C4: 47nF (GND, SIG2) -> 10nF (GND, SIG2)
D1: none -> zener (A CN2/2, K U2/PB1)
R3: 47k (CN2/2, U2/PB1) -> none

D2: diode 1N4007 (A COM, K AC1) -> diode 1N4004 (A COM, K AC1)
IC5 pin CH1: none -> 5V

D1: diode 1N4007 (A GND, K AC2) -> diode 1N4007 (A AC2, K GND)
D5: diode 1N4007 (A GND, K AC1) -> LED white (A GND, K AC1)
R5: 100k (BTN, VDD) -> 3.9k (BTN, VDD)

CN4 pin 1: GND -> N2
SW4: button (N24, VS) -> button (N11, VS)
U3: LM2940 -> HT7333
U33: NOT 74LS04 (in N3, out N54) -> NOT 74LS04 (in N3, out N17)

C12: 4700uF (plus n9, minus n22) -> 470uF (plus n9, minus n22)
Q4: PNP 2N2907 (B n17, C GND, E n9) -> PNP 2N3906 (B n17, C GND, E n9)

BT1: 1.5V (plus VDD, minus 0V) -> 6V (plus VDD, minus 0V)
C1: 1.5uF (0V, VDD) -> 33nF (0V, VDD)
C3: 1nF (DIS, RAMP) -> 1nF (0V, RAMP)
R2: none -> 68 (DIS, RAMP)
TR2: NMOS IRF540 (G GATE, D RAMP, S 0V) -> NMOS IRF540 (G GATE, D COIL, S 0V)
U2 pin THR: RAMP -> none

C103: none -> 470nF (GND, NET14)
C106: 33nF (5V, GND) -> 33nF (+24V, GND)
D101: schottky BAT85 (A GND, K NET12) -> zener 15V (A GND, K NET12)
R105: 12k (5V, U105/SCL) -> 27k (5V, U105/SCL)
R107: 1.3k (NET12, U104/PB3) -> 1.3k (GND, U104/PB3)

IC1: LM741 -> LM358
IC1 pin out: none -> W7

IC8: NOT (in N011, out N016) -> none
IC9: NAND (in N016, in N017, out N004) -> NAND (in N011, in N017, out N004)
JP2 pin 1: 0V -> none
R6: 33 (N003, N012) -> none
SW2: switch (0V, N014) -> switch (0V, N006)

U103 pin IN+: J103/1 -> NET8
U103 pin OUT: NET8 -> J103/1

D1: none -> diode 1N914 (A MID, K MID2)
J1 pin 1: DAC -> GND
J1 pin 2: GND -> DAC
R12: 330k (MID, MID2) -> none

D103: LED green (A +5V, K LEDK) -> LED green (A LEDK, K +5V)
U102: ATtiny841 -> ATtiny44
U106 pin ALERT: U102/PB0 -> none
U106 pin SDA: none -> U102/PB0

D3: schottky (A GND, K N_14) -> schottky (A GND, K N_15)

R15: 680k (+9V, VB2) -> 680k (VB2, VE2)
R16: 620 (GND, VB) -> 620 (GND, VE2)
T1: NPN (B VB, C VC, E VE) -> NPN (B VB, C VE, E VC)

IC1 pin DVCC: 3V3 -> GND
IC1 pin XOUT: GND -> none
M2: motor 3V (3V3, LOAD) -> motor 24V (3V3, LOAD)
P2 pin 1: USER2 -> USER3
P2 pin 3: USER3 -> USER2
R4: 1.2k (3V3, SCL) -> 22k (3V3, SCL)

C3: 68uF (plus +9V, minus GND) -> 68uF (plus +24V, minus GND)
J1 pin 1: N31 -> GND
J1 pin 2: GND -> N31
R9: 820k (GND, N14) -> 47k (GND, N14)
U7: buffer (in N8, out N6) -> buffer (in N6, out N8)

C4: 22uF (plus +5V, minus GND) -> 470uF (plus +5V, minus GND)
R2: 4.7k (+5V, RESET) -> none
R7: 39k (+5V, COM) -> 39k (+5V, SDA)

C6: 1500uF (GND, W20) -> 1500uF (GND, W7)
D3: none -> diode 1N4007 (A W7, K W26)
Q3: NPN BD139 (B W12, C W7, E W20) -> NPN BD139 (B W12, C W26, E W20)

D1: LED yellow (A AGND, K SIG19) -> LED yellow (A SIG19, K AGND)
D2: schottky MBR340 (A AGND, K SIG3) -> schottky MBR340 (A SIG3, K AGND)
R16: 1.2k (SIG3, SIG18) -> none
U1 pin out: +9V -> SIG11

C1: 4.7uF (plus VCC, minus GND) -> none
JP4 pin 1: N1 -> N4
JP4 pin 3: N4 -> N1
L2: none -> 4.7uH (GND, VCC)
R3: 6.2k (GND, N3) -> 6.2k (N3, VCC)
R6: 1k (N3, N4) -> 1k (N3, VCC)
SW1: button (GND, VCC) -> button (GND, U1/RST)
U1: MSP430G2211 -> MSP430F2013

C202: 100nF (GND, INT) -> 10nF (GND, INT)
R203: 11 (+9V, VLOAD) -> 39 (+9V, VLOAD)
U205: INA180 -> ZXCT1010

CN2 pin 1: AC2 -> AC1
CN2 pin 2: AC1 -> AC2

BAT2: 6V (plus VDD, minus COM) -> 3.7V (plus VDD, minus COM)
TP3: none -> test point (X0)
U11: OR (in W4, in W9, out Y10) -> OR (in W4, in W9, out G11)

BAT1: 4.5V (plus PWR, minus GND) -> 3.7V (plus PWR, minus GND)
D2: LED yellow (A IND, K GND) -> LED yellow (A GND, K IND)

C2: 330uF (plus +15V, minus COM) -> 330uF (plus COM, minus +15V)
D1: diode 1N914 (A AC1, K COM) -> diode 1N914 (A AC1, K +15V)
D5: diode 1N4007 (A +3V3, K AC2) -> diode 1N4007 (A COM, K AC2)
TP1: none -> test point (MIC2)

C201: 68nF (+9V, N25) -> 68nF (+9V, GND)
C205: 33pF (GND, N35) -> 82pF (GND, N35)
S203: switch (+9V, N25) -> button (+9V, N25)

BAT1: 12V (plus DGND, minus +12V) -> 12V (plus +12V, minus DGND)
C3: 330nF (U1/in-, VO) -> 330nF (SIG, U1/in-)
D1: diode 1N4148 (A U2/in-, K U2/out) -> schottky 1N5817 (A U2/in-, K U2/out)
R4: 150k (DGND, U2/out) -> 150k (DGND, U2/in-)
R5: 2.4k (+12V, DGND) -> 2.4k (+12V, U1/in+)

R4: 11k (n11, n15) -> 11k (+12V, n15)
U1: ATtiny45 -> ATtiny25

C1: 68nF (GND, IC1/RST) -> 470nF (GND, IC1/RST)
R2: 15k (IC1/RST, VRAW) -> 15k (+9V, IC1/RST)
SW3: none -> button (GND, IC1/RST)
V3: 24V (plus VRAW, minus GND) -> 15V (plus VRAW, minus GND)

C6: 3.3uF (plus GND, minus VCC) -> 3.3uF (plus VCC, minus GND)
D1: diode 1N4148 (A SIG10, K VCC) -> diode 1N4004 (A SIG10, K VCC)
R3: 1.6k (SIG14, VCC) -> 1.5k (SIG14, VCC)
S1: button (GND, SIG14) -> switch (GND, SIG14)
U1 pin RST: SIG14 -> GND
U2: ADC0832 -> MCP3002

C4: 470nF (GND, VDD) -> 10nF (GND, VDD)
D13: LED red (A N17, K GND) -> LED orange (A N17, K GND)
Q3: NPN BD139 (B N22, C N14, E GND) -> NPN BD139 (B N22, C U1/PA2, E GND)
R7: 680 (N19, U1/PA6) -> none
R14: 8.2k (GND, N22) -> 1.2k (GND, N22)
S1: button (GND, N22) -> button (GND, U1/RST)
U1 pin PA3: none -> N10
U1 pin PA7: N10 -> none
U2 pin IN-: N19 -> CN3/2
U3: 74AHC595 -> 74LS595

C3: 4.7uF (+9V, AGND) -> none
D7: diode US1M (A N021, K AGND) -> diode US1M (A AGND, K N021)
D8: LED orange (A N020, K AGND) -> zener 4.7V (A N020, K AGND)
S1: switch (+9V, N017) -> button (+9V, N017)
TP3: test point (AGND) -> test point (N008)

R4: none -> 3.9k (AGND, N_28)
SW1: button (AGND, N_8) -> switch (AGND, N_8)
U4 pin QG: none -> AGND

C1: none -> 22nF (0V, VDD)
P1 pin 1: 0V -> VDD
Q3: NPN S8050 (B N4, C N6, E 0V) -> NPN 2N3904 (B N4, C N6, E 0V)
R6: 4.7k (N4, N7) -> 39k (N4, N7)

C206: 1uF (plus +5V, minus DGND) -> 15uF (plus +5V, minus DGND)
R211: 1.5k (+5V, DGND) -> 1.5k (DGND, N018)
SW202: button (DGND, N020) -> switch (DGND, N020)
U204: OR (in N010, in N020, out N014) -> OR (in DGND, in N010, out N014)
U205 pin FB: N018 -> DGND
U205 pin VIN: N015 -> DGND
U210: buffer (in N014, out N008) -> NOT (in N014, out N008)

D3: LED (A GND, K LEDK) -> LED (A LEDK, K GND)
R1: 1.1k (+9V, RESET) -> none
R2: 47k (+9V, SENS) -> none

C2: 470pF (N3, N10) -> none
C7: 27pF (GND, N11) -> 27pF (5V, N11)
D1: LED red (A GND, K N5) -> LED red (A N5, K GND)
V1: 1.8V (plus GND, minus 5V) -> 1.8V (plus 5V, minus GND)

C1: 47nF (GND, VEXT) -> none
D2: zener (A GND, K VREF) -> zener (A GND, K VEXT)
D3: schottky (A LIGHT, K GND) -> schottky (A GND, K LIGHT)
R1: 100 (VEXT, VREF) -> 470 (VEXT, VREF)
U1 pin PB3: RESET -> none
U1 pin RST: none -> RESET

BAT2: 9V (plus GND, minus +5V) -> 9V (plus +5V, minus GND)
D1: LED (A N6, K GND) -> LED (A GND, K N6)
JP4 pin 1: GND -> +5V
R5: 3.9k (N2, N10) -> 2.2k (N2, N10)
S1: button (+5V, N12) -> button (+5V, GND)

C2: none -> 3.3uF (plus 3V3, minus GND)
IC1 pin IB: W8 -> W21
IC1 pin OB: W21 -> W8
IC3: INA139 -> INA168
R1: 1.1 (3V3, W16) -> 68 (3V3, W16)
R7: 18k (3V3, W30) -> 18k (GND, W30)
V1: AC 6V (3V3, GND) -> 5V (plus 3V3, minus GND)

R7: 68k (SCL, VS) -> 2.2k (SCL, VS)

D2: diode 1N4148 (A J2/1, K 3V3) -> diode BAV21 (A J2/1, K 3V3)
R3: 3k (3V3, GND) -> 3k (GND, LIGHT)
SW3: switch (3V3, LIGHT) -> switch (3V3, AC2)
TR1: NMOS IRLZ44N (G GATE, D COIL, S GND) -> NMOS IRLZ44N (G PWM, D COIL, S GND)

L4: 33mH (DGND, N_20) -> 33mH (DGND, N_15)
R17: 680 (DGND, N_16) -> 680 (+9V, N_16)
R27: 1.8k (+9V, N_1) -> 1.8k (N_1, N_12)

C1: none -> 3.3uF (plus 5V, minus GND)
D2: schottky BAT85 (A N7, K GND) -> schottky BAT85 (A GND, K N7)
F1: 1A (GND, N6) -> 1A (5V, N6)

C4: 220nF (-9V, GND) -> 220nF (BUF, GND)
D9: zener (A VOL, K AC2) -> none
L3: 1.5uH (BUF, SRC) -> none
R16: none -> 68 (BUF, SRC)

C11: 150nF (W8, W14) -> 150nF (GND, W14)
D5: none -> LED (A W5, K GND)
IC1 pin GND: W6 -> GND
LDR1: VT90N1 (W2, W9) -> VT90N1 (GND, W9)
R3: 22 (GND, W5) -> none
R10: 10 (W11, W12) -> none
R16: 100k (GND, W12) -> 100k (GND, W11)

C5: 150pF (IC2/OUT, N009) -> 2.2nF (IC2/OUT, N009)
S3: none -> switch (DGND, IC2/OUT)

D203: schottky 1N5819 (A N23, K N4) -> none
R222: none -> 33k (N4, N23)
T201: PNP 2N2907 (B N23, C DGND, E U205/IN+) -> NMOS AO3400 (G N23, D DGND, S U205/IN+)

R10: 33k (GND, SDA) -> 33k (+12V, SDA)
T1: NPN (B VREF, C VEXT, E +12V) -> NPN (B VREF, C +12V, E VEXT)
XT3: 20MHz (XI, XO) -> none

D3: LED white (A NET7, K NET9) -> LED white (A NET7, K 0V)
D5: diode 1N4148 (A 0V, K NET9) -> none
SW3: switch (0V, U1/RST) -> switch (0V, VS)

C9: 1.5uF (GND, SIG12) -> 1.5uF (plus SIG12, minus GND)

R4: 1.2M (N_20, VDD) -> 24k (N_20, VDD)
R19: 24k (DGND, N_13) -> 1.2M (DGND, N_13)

____________________

» **WHAT THE TASK ASKS**: Look above for the line with "D1: LED yellow" and the line with "D2: LED yellow", and reproduce exactly those two lines plus every line between, nothing more.

» **EXERCISE RESULT**:
D1: LED yellow (A AGND, K SIG19) -> LED yellow (A SIG19, K AGND)
D2: schottky MBR340 (A AGND, K SIG3) -> schottky MBR340 (A SIG3, K AGND)
R16: 1.2k (SIG3, SIG18) -> none
U1 pin out: +9V -> SIG11

C1: 4.7uF (plus VCC, minus GND) -> none
JP4 pin 1: N1 -> N4
JP4 pin 3: N4 -> N1
L2: none -> 4.7uH (GND, VCC)
R3: 6.2k (GND, N3) -> 6.2k (N3, VCC)
R6: 1k (N3, N4) -> 1k (N3, VCC)
SW1: button (GND, VCC) -> button (GND, U1/RST)
U1: MSP430G2211 -> MSP430F2013

C202: 100nF (GND, INT) -> 10nF (GND, INT)
R203: 11 (+9V, VLOAD) -> 39 (+9V, VLOAD)
U205: INA180 -> ZXCT1010

CN2 pin 1: AC2 -> AC1
CN2 pin 2: AC1 -> AC2

BAT2: 6V (plus VDD, minus COM) -> 3.7V (plus VDD, minus COM)
TP3: none -> test point (X0)
U11: OR (in W4, in W9, out Y10) -> OR (in W4, in W9, out G11)

BAT1: 4.5V (plus PWR, minus GND) -> 3.7V (plus PWR, minus GND)
D2: LED yellow (A IND, K GND) -> LED yellow (A GND, K IND)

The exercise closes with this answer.